● **Task directions**: The word "purple" turns up on some lines of this data; say how many, and give no other text.
--------
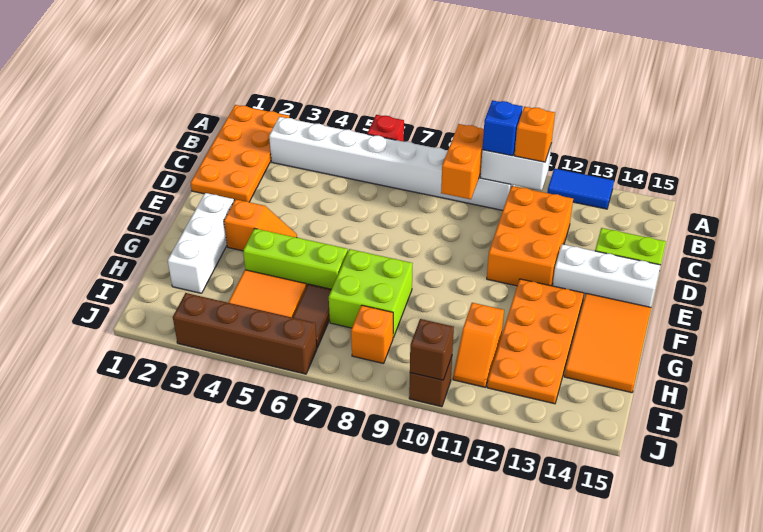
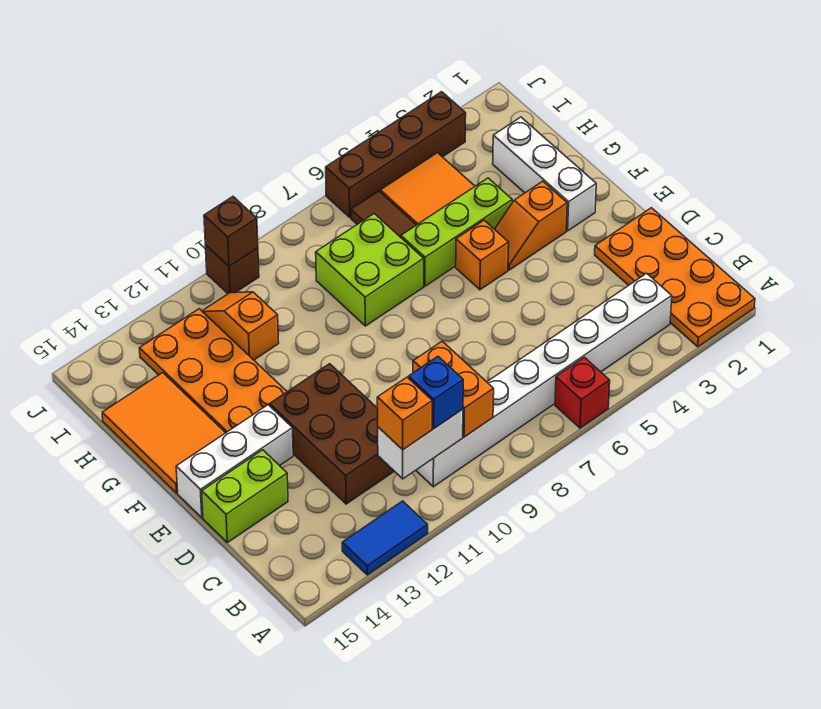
orange brick C11:E12 level 1 -> brown brick C11:E12 level 1
orange brick I8 level 1 -> orange brick F5 level 1

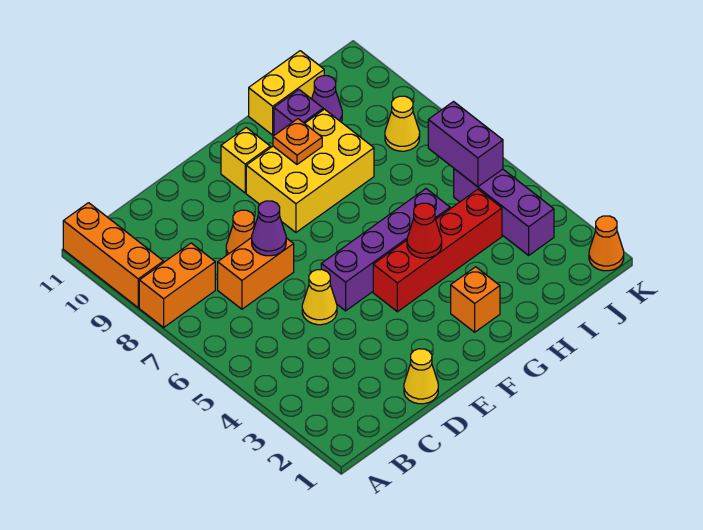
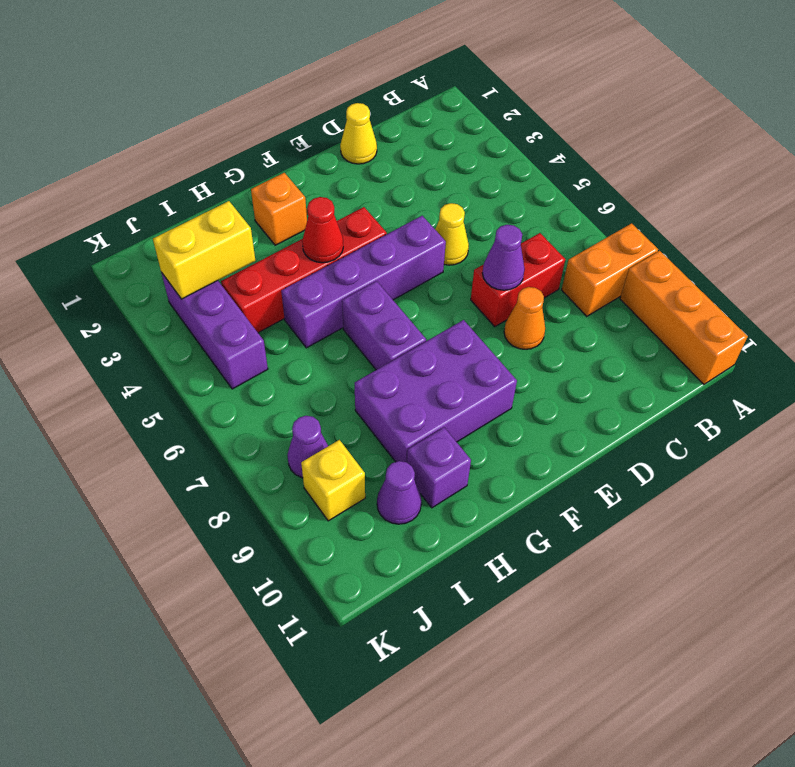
orange brick C7:D7 level 1 -> red brick C7:D7 level 1
yellow brick F8:H9 level 1 -> purple brick F8:H9 level 1
yellow brick F10 level 1 -> yellow brick J9 level 1
orange plate G9 level 2 -> none
yellow brick H11:I11 level 1 -> yellow brick I3:J3 level 2
purple brick J5:J6 level 2 -> purple brick G6:G7 level 1
yellow cone J8 level 1 -> purple cone J8 level 1
orange cone K1 level 1 -> none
--------
● **Written solution**: 3